(What this task involves): Print the data exactly. Pictures stay out.

(Extracted data):
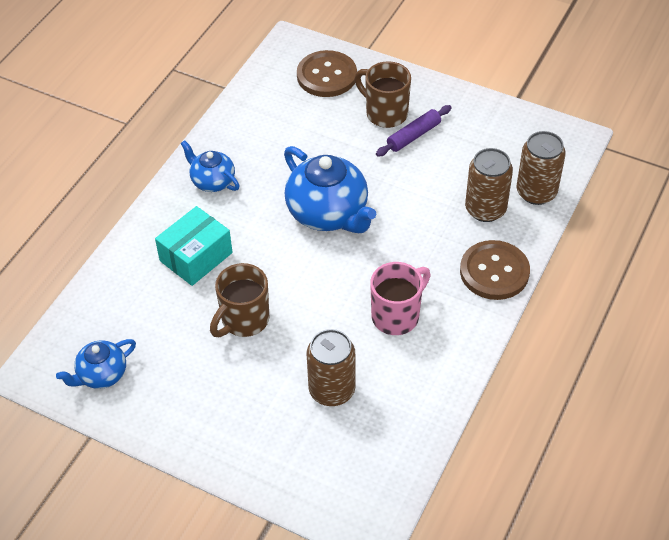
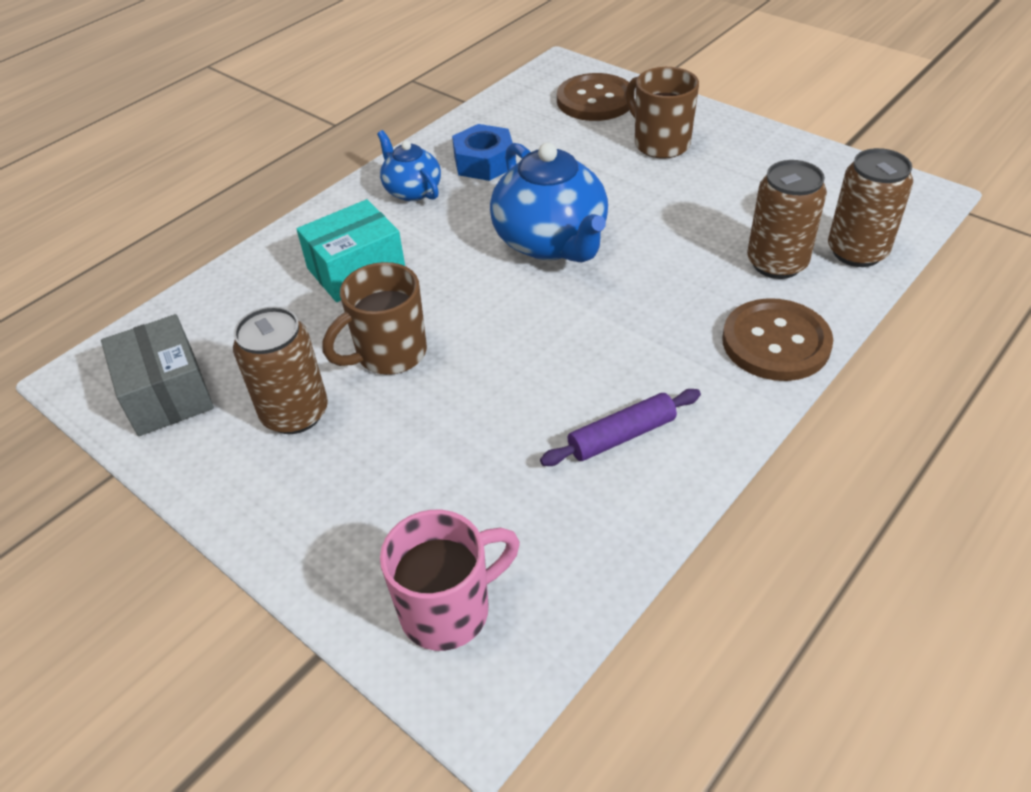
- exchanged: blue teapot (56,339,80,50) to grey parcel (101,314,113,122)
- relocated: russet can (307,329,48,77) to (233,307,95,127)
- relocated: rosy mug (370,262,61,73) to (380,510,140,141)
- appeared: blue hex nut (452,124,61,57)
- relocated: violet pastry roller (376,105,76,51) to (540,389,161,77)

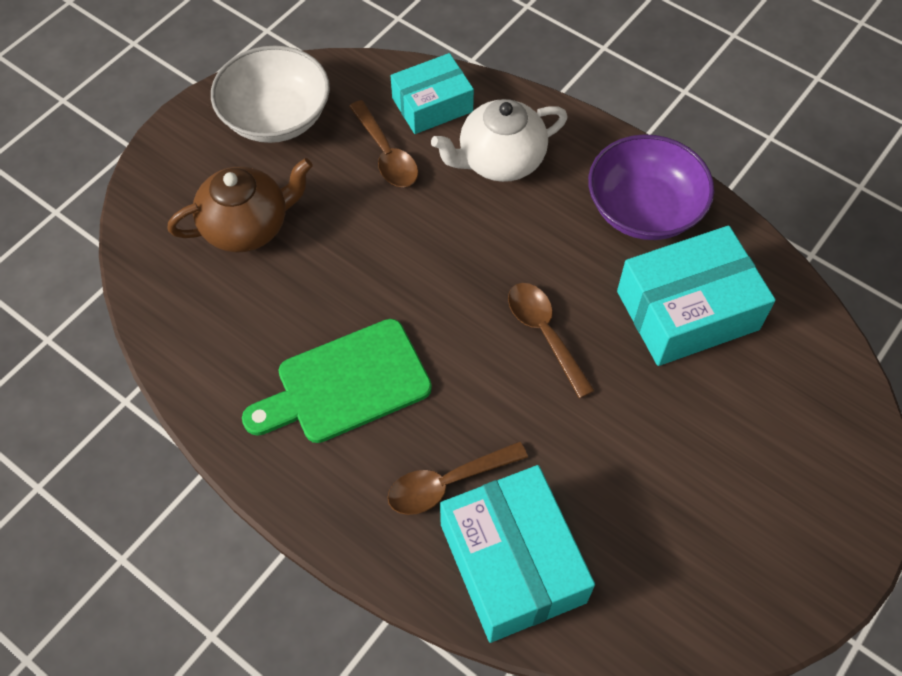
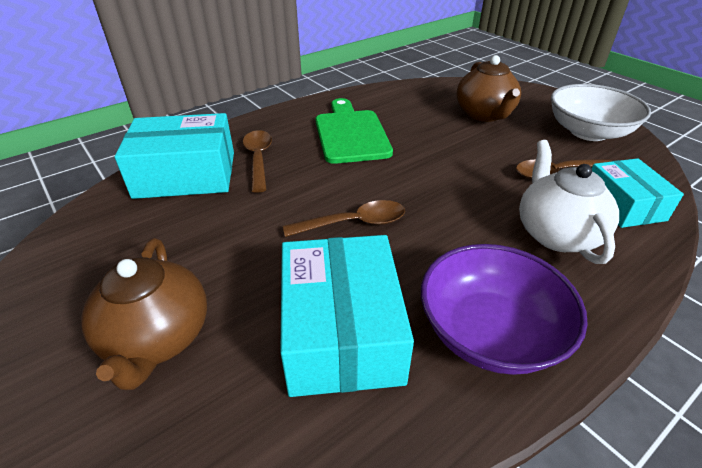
- appeared: russet teapot (81,238,126,153)

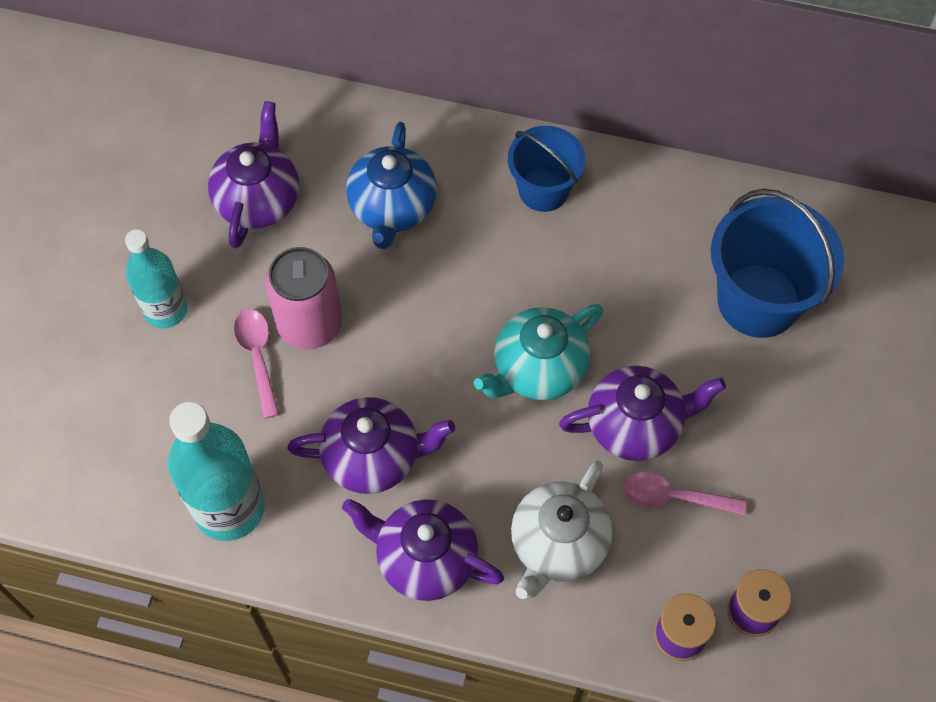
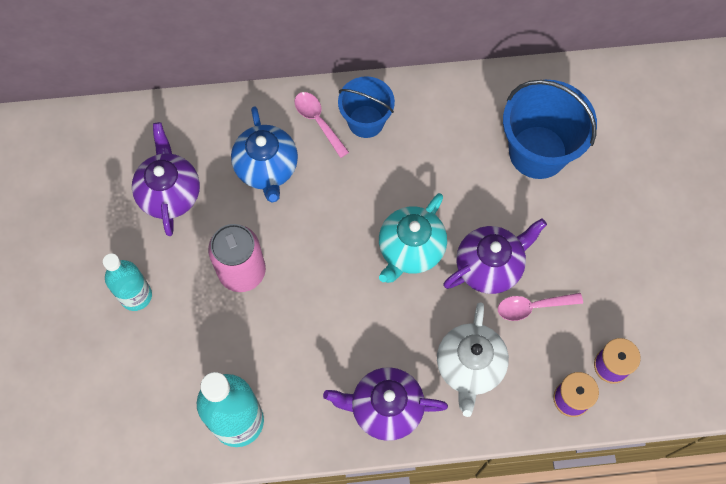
- relocated: rosy teaspoon (234,309,45,109) to (295,92,54,66)
- missing: violet teapot (287,397,168,97)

(Result for this exercise):
- exchanged: blue teapot (56,339,80,50) to grey parcel (101,314,113,122)
- relocated: russet can (307,329,48,77) to (233,307,95,127)
- relocated: rosy mug (370,262,61,73) to (380,510,140,141)
- appeared: blue hex nut (452,124,61,57)
- relocated: violet pastry roller (376,105,76,51) to (540,389,161,77)

- appeared: russet teapot (81,238,126,153)

- relocated: rosy teaspoon (234,309,45,109) to (295,92,54,66)
- missing: violet teapot (287,397,168,97)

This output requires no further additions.